(Records excerpted from a collection)
[Start of Attachment]

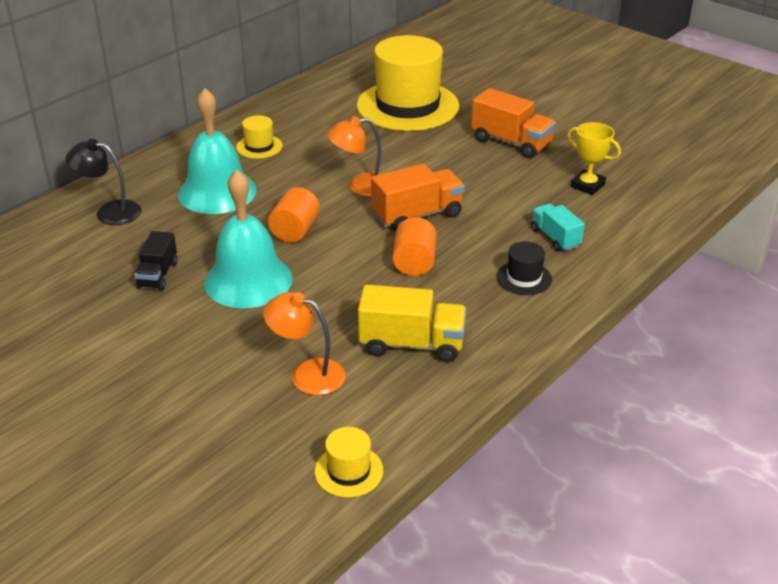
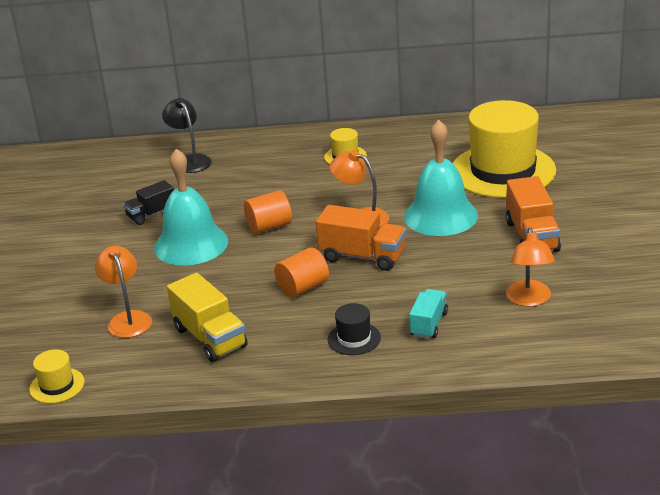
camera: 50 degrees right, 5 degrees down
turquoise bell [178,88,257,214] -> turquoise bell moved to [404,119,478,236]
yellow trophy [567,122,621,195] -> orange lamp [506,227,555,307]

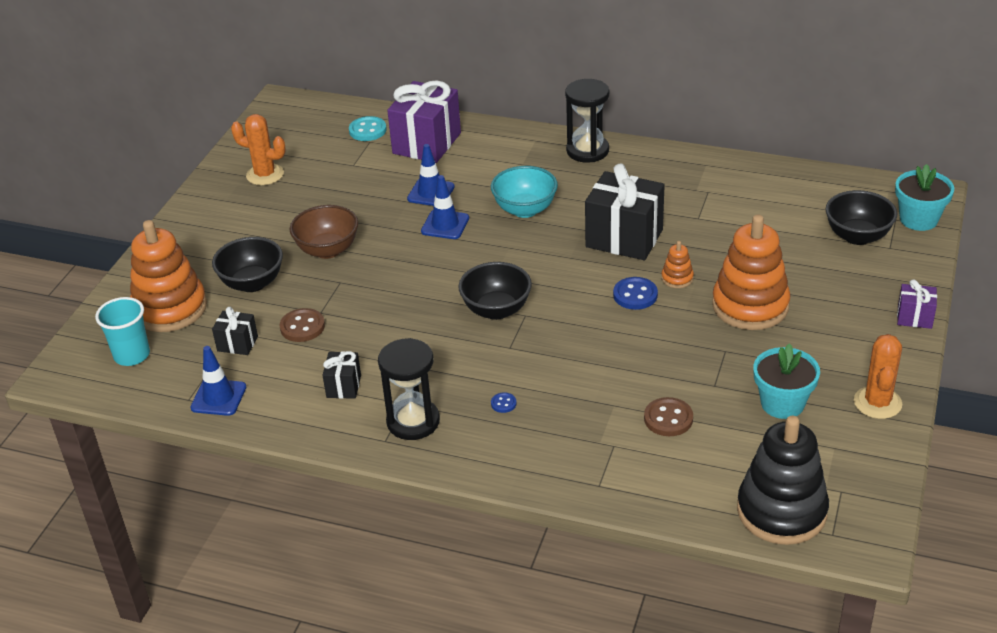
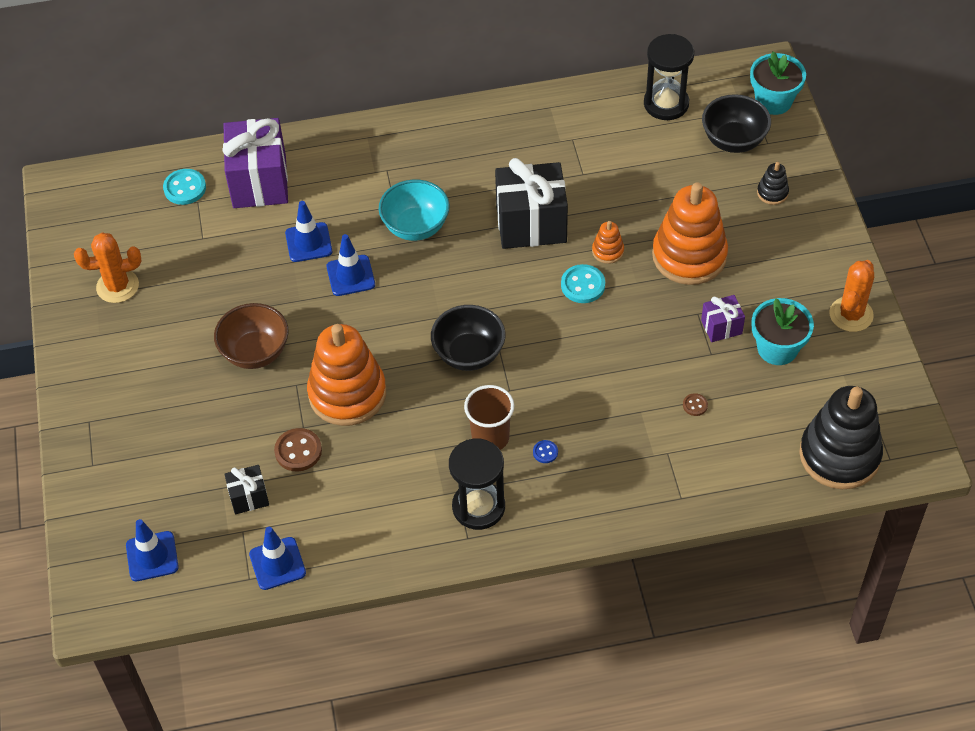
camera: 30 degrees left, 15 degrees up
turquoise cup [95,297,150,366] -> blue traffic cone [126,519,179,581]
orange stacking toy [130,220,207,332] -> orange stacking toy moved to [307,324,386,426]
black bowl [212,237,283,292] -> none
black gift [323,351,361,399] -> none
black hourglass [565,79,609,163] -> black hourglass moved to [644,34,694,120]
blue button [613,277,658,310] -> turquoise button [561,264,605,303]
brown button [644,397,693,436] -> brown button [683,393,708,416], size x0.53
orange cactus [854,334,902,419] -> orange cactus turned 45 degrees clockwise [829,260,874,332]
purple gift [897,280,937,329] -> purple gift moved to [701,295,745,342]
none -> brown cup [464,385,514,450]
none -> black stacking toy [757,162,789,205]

[End of Attachment]

Exercise aim
Exactly and only the lines from the line containing "purple gift [897,280,937,329]" through the final line of the records above must be returned.

Solution to this exercise
purple gift [897,280,937,329] -> purple gift moved to [701,295,745,342]
none -> brown cup [464,385,514,450]
none -> black stacking toy [757,162,789,205]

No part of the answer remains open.